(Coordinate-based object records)
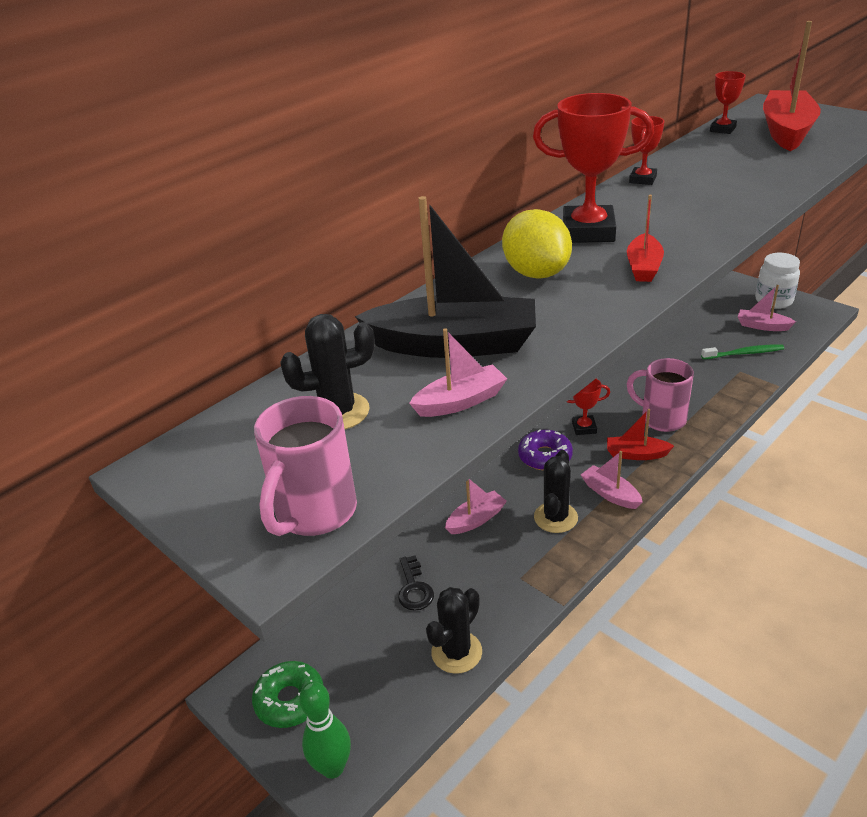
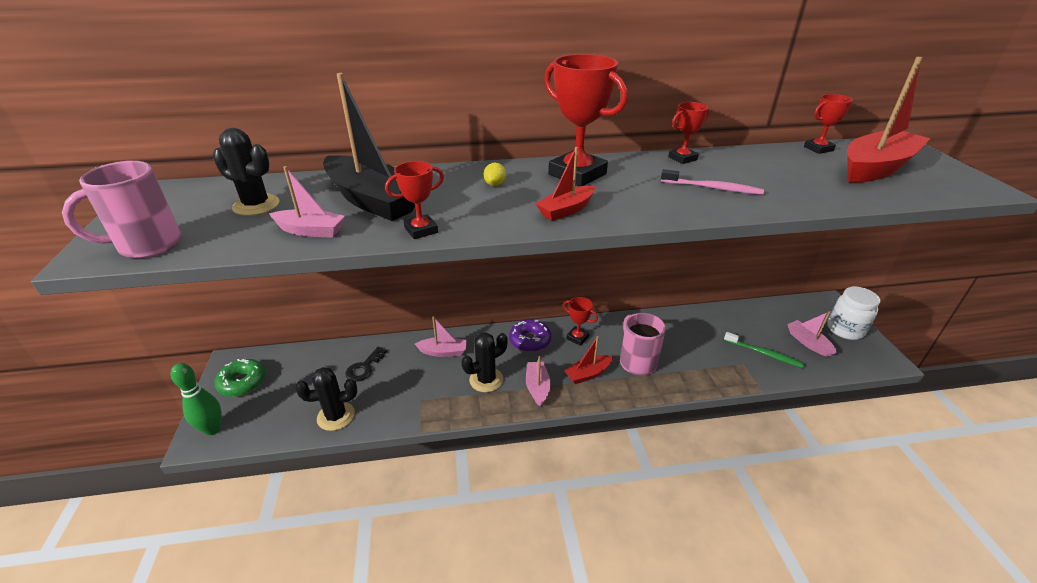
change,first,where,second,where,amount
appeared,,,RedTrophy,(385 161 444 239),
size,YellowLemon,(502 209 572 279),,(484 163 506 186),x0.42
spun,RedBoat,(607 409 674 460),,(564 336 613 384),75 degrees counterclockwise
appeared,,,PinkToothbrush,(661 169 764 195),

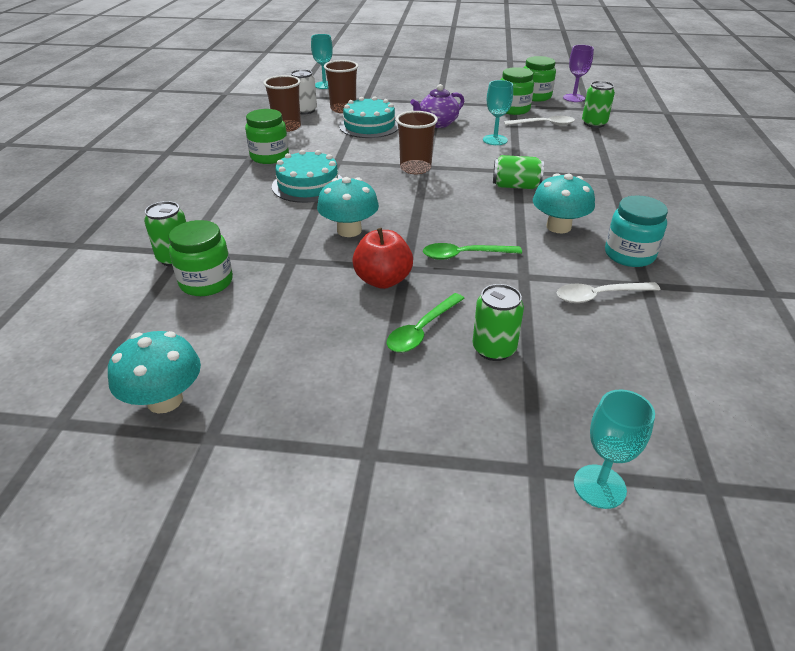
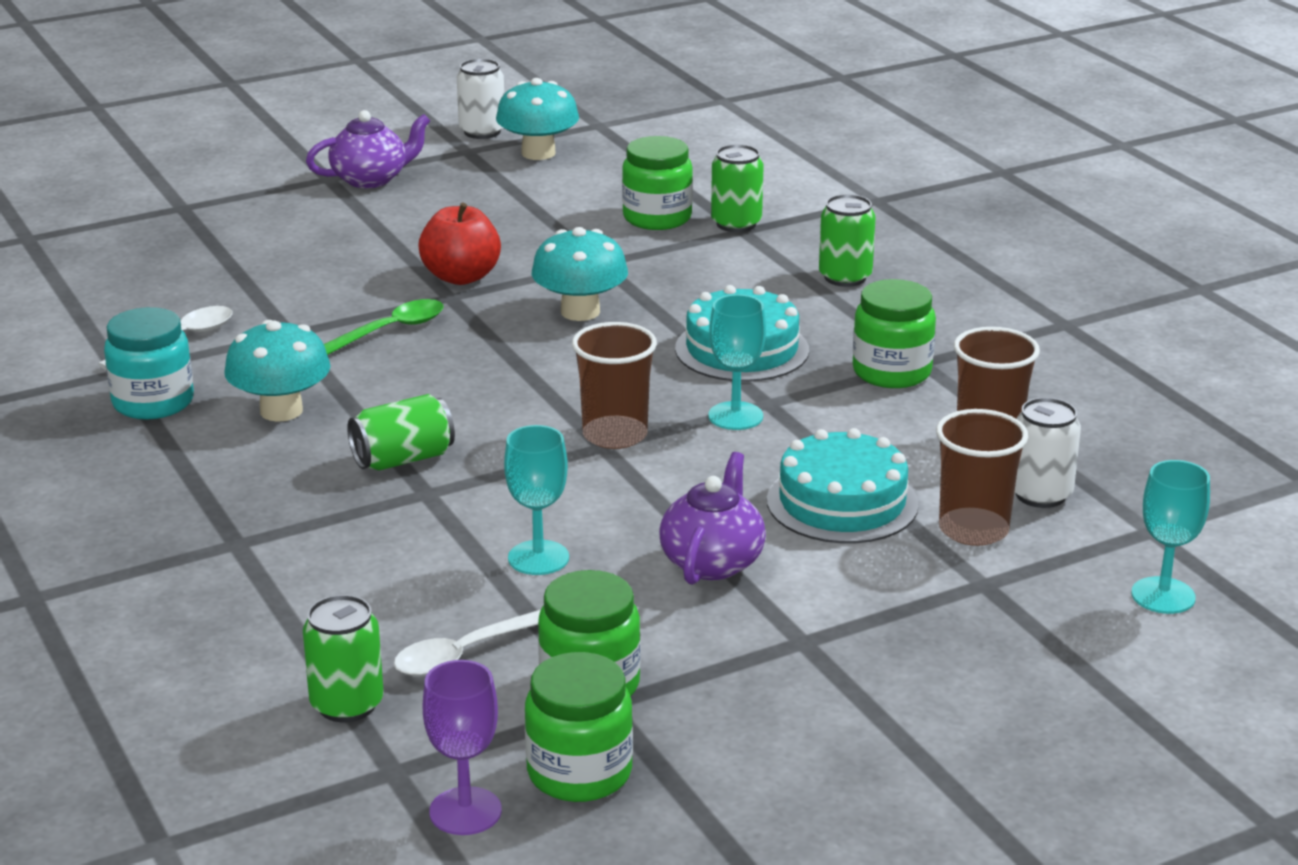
change,first,where,second,where,amount
appeared,,,PurpleTeapot,(306 110 430 188),
appeared,,,WhiteCan,(457 58 504 139),
relocated,TurquoiseGoblet,(574 389 655 509),,(708 294 766 430),
relocated,GreenCan,(472 284 524 361),,(819 194 876 287),
missing,GreenSpoon,(387 293 465 353),,,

EXERCISE DETAILS: Restate each entry word for word, leaving out any pictures.

SOLUTION:
change,first,where,second,where,amount
appeared,,,RedTrophy,(385 161 444 239),
size,YellowLemon,(502 209 572 279),,(484 163 506 186),x0.42
spun,RedBoat,(607 409 674 460),,(564 336 613 384),75 degrees counterclockwise
appeared,,,PinkToothbrush,(661 169 764 195),

change,first,where,second,where,amount
appeared,,,PurpleTeapot,(306 110 430 188),
appeared,,,WhiteCan,(457 58 504 139),
relocated,TurquoiseGoblet,(574 389 655 509),,(708 294 766 430),
relocated,GreenCan,(472 284 524 361),,(819 194 876 287),
missing,GreenSpoon,(387 293 465 353),,,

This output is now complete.